(TASK DIRECTIONS) Take the listing below and print exactly the lines starting at the line containing "pos1: [401, 253]" and ending at the line containing "after: kielich/zielony", both ends included, and no others.

#### DATA FOR REVIEW

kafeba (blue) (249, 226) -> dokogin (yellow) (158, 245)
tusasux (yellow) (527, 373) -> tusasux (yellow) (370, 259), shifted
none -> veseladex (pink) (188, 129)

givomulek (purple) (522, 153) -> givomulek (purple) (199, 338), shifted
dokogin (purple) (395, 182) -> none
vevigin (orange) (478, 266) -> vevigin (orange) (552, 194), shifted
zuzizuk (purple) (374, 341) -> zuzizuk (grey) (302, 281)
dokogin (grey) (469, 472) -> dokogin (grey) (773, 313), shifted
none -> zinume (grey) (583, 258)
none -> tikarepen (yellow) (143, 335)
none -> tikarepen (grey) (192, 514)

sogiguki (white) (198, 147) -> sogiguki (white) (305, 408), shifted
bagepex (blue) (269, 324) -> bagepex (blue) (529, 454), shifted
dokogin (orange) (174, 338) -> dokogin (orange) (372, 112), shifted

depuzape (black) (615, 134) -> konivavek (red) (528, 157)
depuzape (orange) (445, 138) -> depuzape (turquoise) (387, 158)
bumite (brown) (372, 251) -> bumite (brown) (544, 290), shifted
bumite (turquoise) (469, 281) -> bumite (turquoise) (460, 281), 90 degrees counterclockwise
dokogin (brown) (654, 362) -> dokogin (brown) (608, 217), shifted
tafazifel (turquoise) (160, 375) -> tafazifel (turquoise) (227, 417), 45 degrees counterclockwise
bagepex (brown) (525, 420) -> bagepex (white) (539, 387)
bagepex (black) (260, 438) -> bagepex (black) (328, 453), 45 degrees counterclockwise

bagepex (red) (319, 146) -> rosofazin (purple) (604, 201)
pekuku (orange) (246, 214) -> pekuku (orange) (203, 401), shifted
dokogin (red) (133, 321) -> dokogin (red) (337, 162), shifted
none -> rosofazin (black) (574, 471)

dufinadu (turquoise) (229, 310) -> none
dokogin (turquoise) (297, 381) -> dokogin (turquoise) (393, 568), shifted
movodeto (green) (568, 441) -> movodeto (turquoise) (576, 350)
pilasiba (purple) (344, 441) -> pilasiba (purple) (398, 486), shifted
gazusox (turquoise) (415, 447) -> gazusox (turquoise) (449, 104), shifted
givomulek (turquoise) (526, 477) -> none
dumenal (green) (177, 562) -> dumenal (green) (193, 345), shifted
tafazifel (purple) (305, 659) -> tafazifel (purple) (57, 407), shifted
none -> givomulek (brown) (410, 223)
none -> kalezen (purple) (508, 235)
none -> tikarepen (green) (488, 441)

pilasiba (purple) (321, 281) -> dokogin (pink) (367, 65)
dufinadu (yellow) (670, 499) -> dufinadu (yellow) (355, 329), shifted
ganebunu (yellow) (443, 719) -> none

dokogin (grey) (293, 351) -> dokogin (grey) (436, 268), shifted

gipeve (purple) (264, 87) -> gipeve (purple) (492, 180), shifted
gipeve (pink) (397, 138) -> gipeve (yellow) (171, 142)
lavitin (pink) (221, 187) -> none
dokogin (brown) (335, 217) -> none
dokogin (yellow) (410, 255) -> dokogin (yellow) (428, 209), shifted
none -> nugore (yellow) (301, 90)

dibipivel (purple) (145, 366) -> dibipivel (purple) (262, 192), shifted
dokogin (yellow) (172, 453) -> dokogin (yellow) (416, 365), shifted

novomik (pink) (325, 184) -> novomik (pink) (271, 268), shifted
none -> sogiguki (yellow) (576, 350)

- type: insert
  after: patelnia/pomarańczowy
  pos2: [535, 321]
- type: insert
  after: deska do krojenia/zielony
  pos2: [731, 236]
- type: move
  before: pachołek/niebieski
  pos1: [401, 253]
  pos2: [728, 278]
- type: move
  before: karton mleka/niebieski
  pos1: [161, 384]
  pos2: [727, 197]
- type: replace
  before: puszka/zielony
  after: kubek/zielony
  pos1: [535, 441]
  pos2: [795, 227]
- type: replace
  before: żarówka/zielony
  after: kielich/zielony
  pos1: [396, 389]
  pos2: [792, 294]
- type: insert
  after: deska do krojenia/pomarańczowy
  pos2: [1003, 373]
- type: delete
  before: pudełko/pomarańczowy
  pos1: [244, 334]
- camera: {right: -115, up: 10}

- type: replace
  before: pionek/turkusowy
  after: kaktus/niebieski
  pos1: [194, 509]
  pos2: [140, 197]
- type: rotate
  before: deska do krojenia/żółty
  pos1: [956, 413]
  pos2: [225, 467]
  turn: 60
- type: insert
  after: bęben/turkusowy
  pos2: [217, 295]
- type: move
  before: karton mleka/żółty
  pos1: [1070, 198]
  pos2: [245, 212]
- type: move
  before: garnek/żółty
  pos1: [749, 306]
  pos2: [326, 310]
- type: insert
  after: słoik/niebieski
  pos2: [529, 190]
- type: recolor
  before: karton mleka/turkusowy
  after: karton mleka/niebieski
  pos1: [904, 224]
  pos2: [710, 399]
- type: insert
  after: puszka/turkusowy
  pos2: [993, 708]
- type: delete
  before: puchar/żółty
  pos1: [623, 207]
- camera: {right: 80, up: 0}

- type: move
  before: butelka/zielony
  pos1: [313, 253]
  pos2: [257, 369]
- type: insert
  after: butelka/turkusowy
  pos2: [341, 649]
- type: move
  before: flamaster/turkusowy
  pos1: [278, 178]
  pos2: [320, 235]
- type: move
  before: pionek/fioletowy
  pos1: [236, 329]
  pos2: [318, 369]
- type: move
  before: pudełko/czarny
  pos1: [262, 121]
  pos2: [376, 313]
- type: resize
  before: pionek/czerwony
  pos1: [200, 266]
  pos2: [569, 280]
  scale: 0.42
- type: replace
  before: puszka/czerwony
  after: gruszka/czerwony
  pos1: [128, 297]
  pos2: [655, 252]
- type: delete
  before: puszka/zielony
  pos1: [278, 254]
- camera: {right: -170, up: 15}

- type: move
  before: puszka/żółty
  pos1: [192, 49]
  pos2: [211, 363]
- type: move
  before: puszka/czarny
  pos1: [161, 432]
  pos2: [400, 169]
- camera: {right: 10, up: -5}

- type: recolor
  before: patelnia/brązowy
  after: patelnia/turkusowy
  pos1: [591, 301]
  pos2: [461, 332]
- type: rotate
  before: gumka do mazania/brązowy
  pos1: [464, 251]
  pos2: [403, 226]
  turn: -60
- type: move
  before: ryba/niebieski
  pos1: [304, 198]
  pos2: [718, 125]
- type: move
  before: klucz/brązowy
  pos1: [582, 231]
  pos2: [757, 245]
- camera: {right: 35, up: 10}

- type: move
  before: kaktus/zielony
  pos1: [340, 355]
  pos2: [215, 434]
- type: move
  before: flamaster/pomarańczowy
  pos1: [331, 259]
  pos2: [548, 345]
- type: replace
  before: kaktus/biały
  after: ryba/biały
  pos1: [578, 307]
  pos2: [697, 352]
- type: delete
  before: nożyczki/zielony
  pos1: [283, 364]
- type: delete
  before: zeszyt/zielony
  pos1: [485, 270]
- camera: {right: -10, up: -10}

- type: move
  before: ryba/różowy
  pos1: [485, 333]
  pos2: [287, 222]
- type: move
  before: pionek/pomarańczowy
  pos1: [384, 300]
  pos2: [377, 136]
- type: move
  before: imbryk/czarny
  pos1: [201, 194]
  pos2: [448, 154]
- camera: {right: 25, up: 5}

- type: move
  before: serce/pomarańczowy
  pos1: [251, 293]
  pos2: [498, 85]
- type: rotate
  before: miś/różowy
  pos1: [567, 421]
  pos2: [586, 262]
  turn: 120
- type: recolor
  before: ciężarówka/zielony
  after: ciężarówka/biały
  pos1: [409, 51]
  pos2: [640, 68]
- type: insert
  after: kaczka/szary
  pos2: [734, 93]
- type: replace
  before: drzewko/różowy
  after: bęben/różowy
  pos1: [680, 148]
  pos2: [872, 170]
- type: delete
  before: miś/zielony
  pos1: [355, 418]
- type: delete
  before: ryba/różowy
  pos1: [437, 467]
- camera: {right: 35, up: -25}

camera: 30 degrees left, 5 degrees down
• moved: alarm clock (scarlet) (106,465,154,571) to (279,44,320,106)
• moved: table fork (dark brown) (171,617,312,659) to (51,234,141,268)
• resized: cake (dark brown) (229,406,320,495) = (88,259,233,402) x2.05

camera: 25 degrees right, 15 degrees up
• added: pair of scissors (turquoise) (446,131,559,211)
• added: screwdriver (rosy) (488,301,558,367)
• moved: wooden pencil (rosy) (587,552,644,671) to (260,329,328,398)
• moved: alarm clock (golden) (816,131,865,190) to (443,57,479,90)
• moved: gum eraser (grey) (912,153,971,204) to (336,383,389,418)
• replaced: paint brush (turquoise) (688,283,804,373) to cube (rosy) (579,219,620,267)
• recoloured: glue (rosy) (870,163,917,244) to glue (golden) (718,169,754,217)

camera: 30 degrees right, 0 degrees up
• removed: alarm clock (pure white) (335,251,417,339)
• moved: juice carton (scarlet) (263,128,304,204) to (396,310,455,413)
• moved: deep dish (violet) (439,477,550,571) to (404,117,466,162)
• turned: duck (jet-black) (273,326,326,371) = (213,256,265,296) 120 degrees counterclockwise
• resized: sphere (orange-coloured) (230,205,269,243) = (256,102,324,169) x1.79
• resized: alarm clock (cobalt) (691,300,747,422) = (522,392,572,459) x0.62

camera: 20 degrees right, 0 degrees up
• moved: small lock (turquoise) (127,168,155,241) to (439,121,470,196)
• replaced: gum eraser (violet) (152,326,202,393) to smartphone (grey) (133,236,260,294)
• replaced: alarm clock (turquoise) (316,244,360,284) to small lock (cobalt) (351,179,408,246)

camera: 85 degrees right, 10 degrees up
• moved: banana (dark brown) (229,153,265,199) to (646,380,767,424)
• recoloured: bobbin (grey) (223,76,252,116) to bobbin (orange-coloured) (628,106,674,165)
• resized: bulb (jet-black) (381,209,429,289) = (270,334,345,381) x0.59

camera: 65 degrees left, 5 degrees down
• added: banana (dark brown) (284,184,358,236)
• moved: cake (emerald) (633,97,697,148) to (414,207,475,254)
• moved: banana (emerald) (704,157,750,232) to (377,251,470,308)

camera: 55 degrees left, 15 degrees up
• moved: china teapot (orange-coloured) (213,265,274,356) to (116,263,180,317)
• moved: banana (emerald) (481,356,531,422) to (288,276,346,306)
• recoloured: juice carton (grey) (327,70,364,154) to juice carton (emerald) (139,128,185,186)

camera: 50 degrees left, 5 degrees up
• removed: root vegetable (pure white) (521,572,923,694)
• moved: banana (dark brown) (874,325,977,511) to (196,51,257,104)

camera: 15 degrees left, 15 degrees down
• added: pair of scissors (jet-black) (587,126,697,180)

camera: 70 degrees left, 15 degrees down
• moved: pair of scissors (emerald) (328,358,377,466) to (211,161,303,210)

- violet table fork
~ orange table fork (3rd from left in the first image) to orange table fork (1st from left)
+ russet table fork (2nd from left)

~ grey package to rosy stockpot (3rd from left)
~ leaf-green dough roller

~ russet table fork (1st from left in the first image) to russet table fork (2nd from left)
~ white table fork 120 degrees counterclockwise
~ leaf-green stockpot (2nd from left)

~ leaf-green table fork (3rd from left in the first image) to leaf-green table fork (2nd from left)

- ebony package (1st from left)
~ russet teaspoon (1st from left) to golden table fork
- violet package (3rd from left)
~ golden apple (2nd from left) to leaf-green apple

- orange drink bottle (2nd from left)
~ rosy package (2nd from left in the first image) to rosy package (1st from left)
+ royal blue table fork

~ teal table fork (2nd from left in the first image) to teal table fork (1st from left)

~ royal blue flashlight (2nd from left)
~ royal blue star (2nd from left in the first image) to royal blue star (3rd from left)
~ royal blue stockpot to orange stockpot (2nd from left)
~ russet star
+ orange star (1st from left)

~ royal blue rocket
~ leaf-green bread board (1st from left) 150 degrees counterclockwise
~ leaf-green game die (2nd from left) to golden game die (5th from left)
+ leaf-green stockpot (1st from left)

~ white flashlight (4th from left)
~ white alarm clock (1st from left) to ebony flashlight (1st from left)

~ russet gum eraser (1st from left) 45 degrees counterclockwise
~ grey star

########

(TASK OUTPUT)
  pos1: [401, 253]
  pos2: [728, 278]
- type: move
  before: karton mleka/niebieski
  pos1: [161, 384]
  pos2: [727, 197]
- type: replace
  before: puszka/zielony
  after: kubek/zielony
  pos1: [535, 441]
  pos2: [795, 227]
- type: replace
  before: żarówka/zielony
  after: kielich/zielony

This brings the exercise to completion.